◆ TASK REQUIREMENTS ◆
Return only those lines of the records below in which "avion" appears.

◆ RECORDED INFORMATION ◆
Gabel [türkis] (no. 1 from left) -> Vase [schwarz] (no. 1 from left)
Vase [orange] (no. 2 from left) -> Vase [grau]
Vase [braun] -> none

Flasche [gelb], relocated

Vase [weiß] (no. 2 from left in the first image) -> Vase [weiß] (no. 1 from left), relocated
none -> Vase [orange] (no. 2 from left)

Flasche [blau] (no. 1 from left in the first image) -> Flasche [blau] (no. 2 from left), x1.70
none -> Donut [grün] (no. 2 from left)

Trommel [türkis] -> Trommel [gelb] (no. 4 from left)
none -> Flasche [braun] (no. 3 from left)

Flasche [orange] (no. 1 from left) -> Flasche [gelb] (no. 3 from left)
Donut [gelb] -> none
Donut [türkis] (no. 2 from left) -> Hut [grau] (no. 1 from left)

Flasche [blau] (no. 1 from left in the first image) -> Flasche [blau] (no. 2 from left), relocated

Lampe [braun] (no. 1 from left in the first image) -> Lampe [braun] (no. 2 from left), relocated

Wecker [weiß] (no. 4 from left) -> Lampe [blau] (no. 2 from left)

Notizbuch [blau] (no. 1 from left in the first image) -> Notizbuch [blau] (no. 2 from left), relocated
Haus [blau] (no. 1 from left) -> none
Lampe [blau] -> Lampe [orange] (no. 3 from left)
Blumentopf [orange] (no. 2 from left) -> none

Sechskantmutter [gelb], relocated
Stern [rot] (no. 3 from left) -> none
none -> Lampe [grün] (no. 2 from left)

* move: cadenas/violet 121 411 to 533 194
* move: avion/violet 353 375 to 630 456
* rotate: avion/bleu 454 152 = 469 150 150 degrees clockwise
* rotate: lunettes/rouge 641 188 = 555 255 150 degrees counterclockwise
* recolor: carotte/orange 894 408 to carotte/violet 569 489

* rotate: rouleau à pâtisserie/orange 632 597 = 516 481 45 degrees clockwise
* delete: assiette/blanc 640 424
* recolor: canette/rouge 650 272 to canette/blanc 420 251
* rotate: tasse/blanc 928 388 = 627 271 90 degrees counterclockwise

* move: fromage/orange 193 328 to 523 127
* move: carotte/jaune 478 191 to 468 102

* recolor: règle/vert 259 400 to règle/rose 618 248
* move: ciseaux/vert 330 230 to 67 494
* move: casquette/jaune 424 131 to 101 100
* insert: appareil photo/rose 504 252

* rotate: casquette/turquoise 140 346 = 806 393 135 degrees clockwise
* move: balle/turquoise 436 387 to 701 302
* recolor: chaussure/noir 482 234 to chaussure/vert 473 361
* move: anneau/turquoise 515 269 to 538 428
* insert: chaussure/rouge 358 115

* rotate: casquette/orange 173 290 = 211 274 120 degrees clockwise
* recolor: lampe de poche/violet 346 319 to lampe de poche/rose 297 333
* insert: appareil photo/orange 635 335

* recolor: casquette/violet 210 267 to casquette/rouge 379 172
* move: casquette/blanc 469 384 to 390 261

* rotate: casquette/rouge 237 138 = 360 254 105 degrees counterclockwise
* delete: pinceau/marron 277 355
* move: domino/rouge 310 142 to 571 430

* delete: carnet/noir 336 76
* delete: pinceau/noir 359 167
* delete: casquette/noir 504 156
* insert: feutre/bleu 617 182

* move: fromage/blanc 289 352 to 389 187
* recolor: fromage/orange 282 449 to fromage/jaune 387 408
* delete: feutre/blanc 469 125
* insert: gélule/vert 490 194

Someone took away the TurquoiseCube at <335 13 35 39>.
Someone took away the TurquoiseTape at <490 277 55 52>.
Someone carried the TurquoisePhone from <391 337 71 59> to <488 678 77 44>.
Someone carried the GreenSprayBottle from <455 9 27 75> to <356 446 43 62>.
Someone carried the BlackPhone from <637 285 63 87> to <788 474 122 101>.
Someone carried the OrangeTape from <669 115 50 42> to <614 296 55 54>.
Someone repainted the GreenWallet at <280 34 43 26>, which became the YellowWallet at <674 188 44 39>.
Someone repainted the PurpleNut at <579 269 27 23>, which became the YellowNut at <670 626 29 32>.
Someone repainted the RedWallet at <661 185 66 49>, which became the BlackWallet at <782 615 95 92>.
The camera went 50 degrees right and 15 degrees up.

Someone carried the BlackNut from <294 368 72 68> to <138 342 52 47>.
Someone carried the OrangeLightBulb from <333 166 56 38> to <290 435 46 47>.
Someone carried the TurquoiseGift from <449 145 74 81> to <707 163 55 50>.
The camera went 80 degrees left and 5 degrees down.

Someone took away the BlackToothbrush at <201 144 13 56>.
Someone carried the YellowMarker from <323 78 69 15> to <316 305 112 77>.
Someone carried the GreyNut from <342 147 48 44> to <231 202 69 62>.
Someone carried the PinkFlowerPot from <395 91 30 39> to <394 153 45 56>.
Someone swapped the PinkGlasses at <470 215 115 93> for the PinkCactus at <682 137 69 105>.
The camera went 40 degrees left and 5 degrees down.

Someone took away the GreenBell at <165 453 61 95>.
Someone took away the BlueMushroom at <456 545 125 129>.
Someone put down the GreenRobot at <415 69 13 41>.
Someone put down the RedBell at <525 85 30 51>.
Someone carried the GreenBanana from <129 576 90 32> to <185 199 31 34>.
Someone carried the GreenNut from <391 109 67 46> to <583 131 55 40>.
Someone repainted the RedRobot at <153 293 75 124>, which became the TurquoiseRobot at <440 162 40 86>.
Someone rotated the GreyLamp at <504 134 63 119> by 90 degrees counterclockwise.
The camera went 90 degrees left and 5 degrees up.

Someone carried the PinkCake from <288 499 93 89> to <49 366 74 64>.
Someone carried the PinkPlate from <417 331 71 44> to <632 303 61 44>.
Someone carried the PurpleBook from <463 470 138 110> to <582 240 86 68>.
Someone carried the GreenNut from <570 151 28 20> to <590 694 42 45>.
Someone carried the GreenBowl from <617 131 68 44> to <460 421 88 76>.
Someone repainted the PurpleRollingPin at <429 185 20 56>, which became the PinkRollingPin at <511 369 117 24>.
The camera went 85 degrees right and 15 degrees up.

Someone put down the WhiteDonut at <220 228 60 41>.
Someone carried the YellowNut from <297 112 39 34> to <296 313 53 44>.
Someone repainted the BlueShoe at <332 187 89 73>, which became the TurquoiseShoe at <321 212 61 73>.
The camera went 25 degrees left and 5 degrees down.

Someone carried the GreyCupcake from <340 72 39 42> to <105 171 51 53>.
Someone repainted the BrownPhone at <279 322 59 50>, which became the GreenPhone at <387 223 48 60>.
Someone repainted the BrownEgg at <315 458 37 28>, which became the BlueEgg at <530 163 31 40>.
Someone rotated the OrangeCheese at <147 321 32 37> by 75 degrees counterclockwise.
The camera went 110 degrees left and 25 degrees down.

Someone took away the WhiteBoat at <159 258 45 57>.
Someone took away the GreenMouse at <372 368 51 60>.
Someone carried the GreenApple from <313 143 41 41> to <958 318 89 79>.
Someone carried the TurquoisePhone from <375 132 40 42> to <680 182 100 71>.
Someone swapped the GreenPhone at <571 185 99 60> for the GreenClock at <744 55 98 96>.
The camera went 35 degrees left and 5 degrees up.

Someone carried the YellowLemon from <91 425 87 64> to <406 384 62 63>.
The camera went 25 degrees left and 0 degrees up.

◆ EXERCISE RESULT ◆
* move: avion/violet 353 375 to 630 456
* rotate: avion/bleu 454 152 = 469 150 150 degrees clockwise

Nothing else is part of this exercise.